§ **Problem to work on**
Find the line with "nothing => red watering can 282,287,369,411" in the entries below. Repeat it, every following line, and the line with "rose-pink solid cone 228,347,274,406", exactly and with nothing added.

━━━━━━━━━━━━━━━━━━━━

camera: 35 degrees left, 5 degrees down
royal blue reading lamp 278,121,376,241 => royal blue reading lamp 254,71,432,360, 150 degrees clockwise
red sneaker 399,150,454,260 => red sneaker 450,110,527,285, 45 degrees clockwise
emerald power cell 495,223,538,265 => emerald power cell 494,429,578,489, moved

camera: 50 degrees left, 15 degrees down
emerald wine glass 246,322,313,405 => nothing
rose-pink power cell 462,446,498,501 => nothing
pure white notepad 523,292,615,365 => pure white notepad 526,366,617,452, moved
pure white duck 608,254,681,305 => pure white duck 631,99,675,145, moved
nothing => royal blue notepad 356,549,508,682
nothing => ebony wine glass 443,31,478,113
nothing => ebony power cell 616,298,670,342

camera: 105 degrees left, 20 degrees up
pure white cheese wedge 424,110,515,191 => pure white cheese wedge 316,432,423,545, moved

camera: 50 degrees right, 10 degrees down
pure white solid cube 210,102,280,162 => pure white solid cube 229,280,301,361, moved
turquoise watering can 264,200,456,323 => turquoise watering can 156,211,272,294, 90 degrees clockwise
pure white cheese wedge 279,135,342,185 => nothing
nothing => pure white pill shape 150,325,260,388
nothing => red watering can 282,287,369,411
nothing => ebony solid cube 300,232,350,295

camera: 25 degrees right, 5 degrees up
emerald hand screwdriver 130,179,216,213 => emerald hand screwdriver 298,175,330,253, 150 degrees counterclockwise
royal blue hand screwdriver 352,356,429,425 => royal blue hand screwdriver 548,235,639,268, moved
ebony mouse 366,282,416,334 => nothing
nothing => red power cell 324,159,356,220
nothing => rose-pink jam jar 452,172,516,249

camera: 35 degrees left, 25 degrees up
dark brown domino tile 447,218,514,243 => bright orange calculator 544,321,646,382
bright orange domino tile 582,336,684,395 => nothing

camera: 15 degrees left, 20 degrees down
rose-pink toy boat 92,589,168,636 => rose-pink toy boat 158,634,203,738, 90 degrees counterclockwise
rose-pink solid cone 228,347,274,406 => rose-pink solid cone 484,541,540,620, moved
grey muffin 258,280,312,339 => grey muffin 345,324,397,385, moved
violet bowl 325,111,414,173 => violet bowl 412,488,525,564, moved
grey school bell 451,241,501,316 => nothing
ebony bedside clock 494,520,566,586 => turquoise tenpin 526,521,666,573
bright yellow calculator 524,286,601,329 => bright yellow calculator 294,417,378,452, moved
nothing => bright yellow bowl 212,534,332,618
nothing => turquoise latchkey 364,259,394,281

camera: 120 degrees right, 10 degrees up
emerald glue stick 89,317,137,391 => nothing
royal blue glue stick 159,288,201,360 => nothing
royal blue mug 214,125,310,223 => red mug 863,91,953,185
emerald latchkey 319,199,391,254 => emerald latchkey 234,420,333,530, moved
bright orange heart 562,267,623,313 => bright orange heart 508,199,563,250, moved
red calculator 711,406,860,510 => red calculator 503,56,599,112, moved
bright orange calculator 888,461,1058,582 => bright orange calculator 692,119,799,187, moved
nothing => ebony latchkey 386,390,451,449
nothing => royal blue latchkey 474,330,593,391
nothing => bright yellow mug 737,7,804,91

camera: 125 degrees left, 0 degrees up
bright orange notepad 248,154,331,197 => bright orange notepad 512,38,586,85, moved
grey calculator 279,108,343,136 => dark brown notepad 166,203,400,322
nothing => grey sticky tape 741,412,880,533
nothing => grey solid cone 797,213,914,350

━━━━━━━━━━━━━━━━━━━━

§ **Your response**
nothing => red watering can 282,287,369,411
nothing => ebony solid cube 300,232,350,295

camera: 25 degrees right, 5 degrees up
emerald hand screwdriver 130,179,216,213 => emerald hand screwdriver 298,175,330,253, 150 degrees counterclockwise
royal blue hand screwdriver 352,356,429,425 => royal blue hand screwdriver 548,235,639,268, moved
ebony mouse 366,282,416,334 => nothing
nothing => red power cell 324,159,356,220
nothing => rose-pink jam jar 452,172,516,249

camera: 35 degrees left, 25 degrees up
dark brown domino tile 447,218,514,243 => bright orange calculator 544,321,646,382
bright orange domino tile 582,336,684,395 => nothing

camera: 15 degrees left, 20 degrees down
rose-pink toy boat 92,589,168,636 => rose-pink toy boat 158,634,203,738, 90 degrees counterclockwise
rose-pink solid cone 228,347,274,406 => rose-pink solid cone 484,541,540,620, moved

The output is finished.